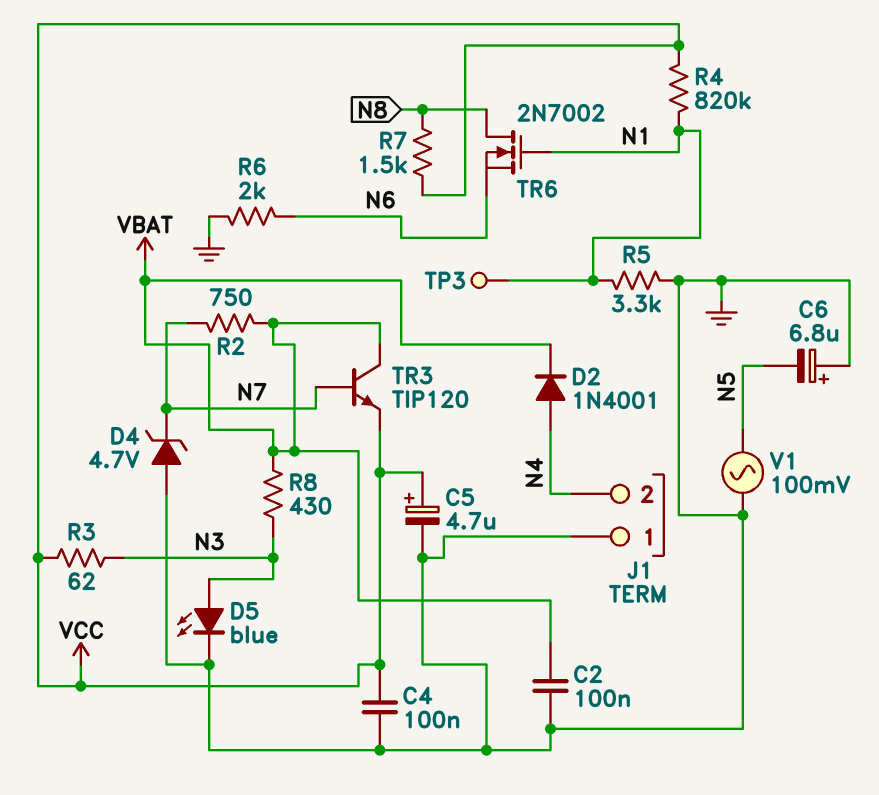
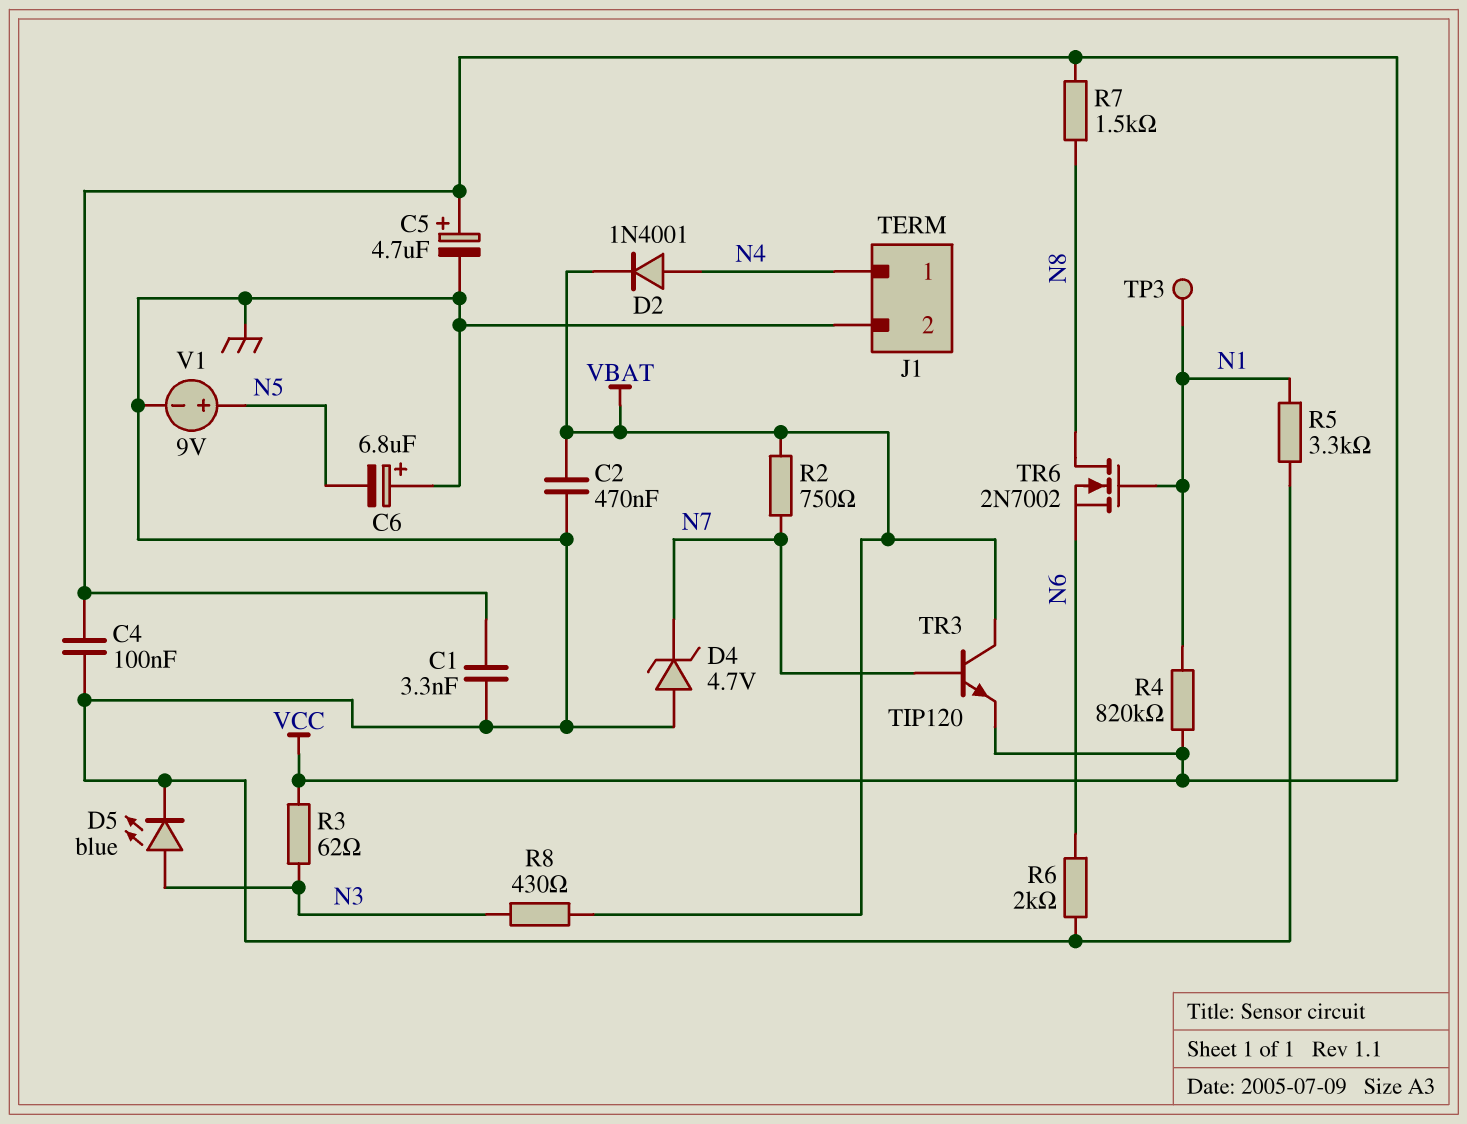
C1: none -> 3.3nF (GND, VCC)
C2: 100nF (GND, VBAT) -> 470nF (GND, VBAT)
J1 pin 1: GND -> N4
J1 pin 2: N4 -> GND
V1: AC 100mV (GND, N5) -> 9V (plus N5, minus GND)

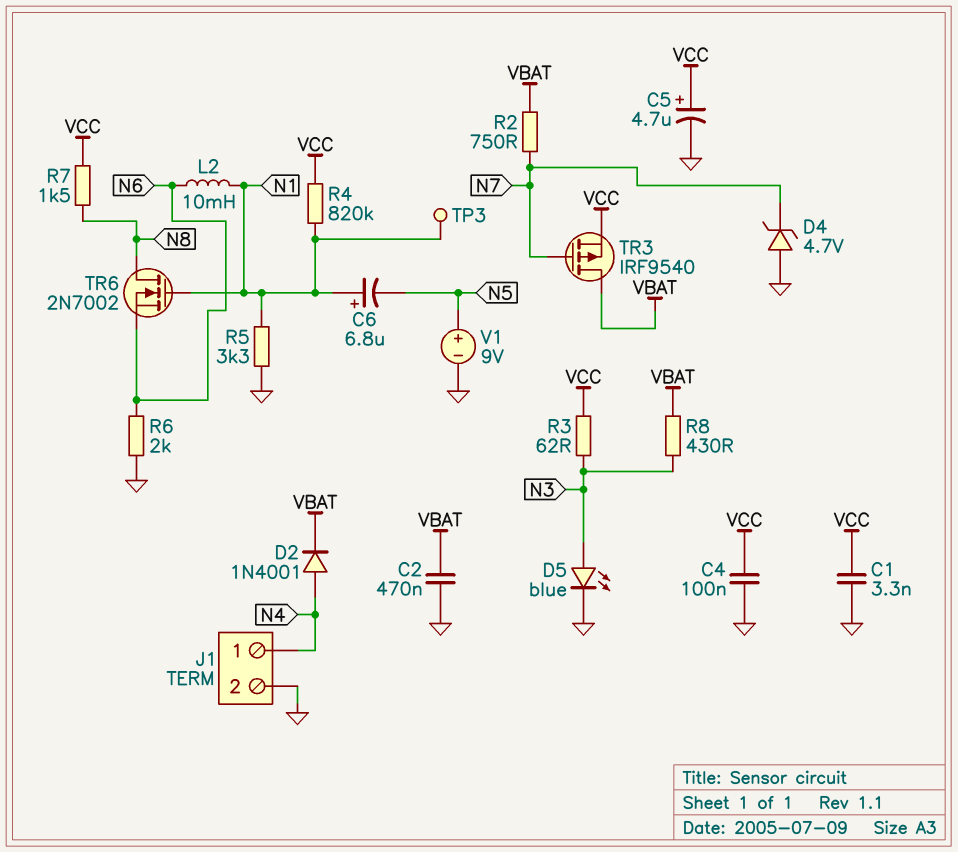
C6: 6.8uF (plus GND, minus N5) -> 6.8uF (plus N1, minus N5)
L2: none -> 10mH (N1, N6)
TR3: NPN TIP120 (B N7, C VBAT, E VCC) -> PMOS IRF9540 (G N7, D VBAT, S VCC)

▬▬▬▬▬▬▬▬▬▬

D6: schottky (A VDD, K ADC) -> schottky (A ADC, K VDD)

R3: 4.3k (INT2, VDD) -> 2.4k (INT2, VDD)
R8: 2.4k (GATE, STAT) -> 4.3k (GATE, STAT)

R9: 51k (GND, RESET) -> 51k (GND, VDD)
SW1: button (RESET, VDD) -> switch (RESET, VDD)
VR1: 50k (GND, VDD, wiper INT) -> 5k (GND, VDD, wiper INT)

▬▬▬▬▬▬▬▬▬▬

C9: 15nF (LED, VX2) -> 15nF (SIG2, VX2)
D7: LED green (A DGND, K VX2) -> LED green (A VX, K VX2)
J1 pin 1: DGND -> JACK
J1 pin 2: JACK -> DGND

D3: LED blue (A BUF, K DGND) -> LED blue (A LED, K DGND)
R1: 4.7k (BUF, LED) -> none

▬▬▬▬▬▬▬▬▬▬

• REQUIRED ACTION: Having found the line with "C1: none -> 3.3nF (GND, VCC)" and the line with "TR3: NPN TIP120" in the material above, write out exactly those two and every line between, leaving the pictures out.

• EXPECTED OUTPUT:
C1: none -> 3.3nF (GND, VCC)
C2: 100nF (GND, VBAT) -> 470nF (GND, VBAT)
J1 pin 1: GND -> N4
J1 pin 2: N4 -> GND
V1: AC 100mV (GND, N5) -> 9V (plus N5, minus GND)

C6: 6.8uF (plus GND, minus N5) -> 6.8uF (plus N1, minus N5)
L2: none -> 10mH (N1, N6)
TR3: NPN TIP120 (B N7, C VBAT, E VCC) -> PMOS IRF9540 (G N7, D VBAT, S VCC)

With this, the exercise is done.